[start DATA FOR THIS EXERCISE]

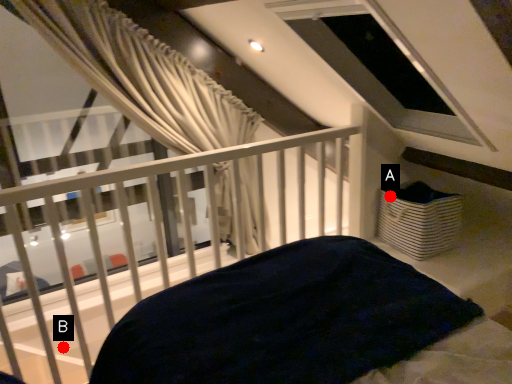
Question: Two points are circled on the image, labeled by A and B beside each circle. Which point is closer to the camera?

Choices:
 (A) A is closer
 (B) B is closer

Answer: (A)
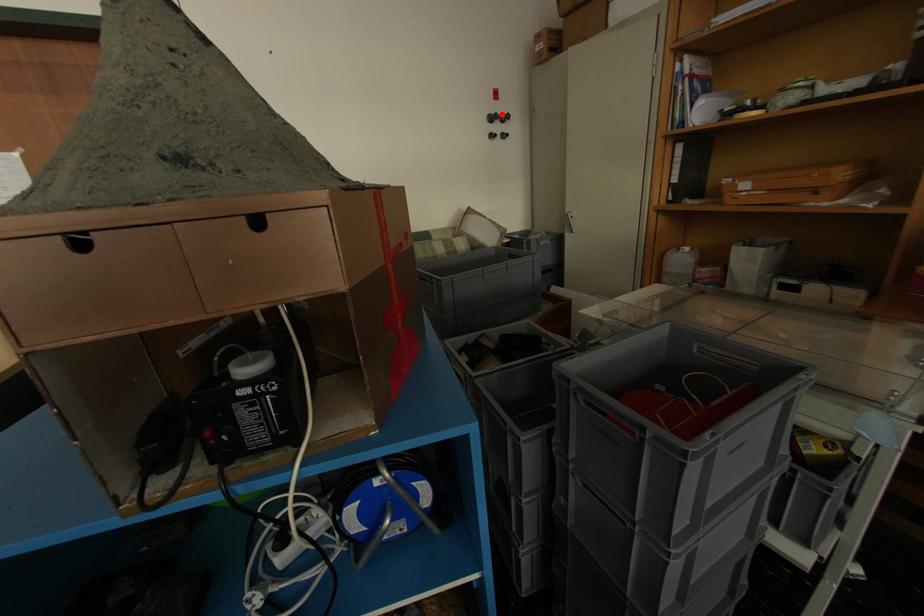
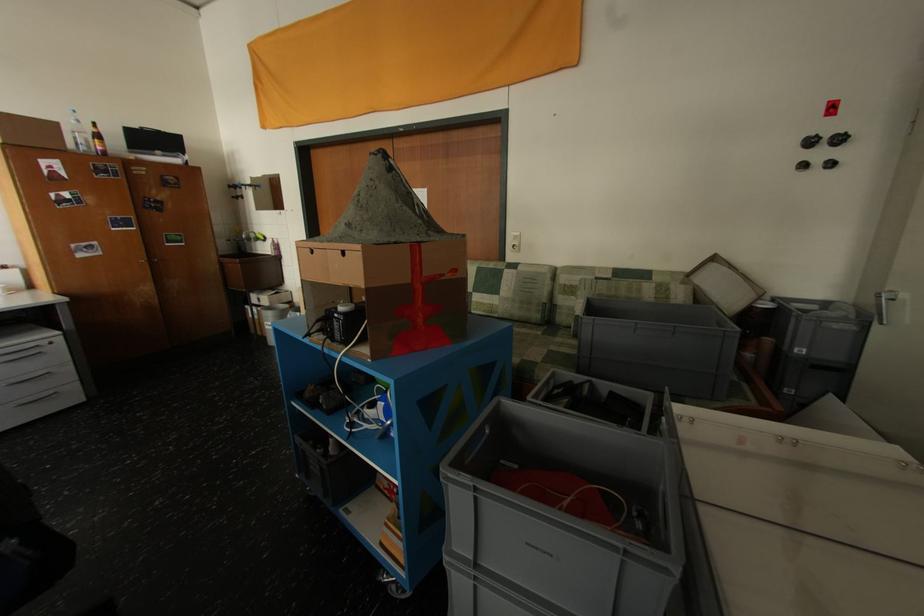
Question: A red point is marked in image1. In image2, is the corresponding 3D point closer to the camera or farther? Reply with the corresponding letter.

Choices:
 (A) The corresponding 3D point is closer.
 (B) The corresponding 3D point is farther.

Answer: (B)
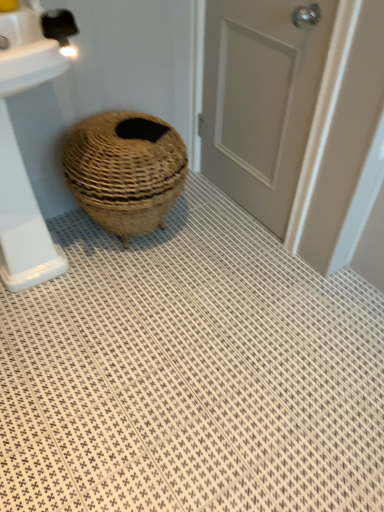
Image resolution: width=384 pixels, height=512 pixels. What are the coordinates of `space that is in front of white glossy sink at left` in the screenshot? It's located at (63, 350).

[end DATA FOR THIS EXERCISE]

(STATED TASK): Can you rewrite every line of the entries above as a JSON list of strings, one string per line, skipping blank lines and leaving out the pictures?

(FINISHED EXERCISE):
[
  "Question: Two points are circled on the image, labeled by A and B beside each circle. Which point is closer to the camera?",
  "Choices:",
  " (A) A is closer",
  " (B) B is closer",
  "Answer: (A)",
  "Question: A red point is marked in image1. In image2, is the corresponding 3D point closer to the camera or farther? Reply with the corresponding letter.",
  "Choices:",
  " (A) The corresponding 3D point is closer.",
  " (B) The corresponding 3D point is farther.",
  "Answer: (B)",
  "Image resolution: width=384 pixels, height=512 pixels. What are the coordinates of `space that is in front of white glossy sink at left` in the screenshot? It's located at (63, 350)."
]